Difference listings:
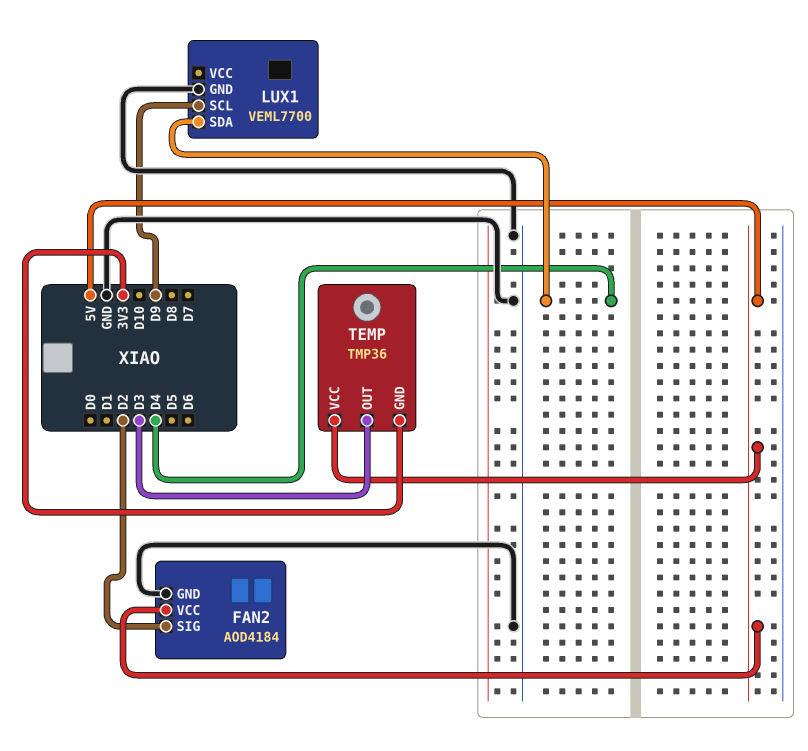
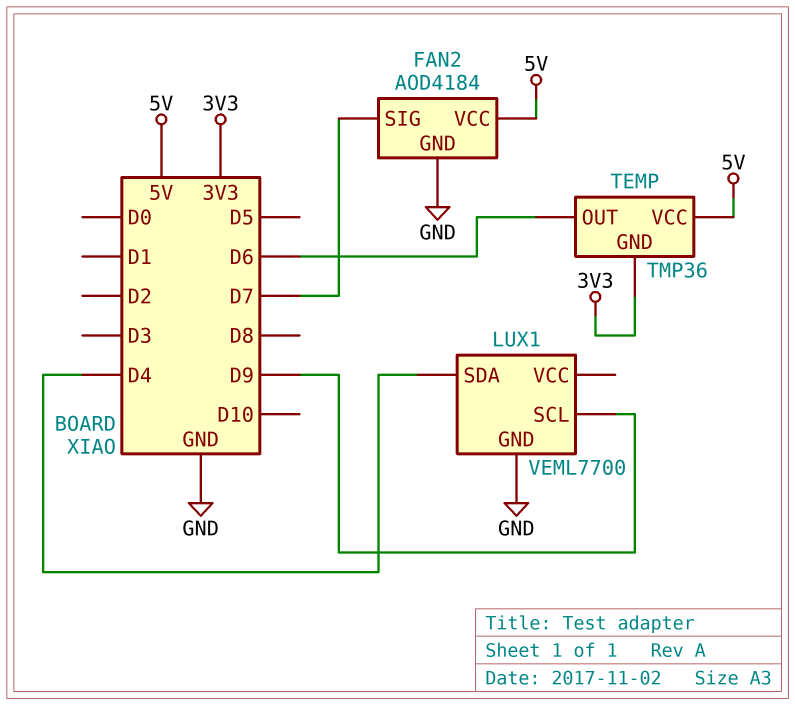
FAN2 pin SIG: D2 -> D7
TEMP pin OUT: D3 -> D6

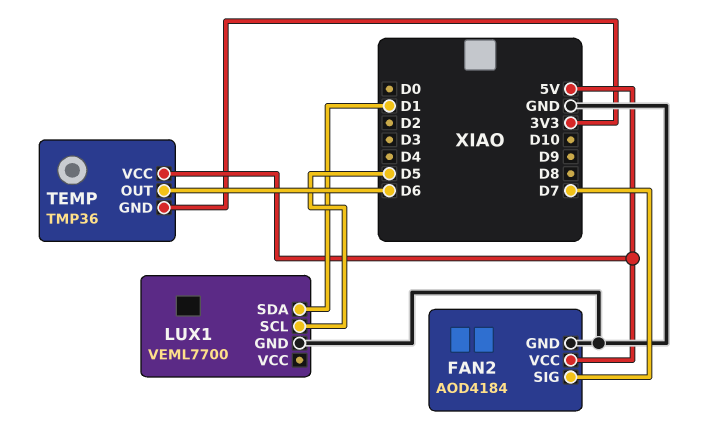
LUX1 pin SCL: D9 -> D5
LUX1 pin SDA: D4 -> D1

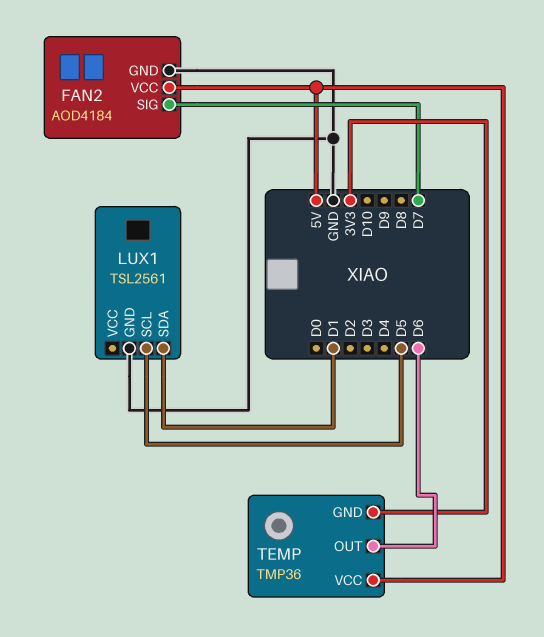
LUX1: VEML7700 -> TSL2561

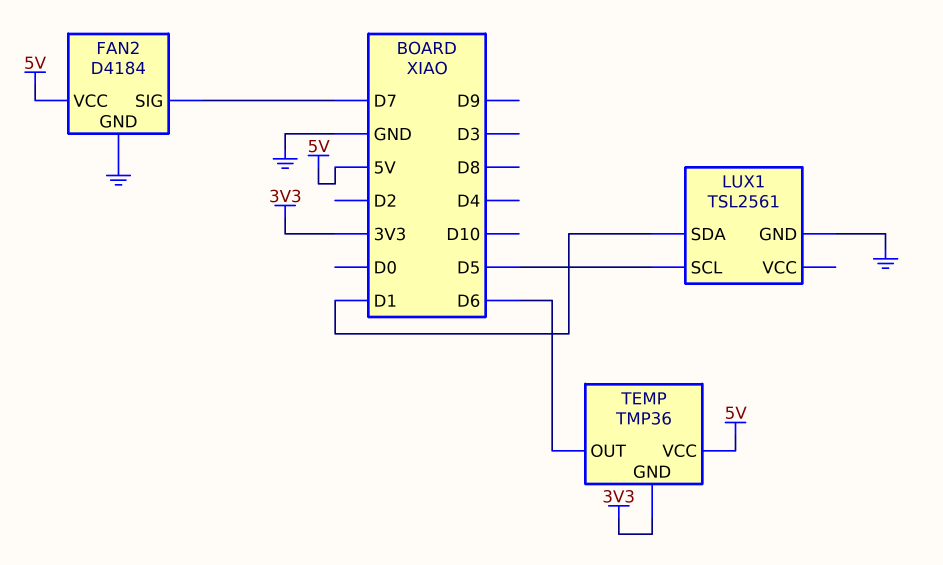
FAN2: AOD4184 -> D4184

> [What you need to do]
What is needed is the data above, retyped exactly, with every picture left out.

> [Problem solution]
FAN2 pin SIG: D2 -> D7
TEMP pin OUT: D3 -> D6

LUX1 pin SCL: D9 -> D5
LUX1 pin SDA: D4 -> D1

LUX1: VEML7700 -> TSL2561

FAN2: AOD4184 -> D4184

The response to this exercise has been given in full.